- EXERCISE GOAL: Return every line of the material below that contains the string "size", copied in full. Treat uppercase and lowercase as different.

····················

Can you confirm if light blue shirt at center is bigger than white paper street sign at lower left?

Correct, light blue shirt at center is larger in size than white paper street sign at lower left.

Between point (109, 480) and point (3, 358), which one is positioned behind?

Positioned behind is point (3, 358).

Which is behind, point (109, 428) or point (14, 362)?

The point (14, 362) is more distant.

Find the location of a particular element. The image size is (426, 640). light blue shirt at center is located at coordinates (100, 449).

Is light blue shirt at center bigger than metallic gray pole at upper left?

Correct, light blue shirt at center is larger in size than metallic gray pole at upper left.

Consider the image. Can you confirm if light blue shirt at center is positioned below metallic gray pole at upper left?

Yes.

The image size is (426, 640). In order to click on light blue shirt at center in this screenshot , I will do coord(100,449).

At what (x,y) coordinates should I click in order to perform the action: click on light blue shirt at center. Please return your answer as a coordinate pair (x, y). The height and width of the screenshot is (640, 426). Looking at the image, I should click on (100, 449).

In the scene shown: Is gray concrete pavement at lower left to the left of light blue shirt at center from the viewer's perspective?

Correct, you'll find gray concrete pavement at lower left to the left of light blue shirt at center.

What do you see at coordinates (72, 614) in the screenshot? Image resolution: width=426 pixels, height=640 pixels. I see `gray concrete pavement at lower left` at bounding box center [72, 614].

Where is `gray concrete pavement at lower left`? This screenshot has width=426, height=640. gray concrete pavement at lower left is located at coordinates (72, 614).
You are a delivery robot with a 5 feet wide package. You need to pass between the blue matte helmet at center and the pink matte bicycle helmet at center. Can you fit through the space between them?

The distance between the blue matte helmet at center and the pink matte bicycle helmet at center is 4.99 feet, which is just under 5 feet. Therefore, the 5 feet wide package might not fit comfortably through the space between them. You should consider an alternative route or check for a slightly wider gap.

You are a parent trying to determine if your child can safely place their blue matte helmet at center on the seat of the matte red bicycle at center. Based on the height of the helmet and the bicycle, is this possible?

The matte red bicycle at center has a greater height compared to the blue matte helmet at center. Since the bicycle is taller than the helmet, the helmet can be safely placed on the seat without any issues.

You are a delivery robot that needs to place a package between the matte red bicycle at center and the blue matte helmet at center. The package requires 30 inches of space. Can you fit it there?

····················

- EXERCISE ANSWER:
Correct, light blue shirt at center is larger in size than white paper street sign at lower left.
Find the location of a particular element. The image size is (426, 640). light blue shirt at center is located at coordinates (100, 449).
Correct, light blue shirt at center is larger in size than metallic gray pole at upper left.
The image size is (426, 640). In order to click on light blue shirt at center in this screenshot , I will do coord(100,449).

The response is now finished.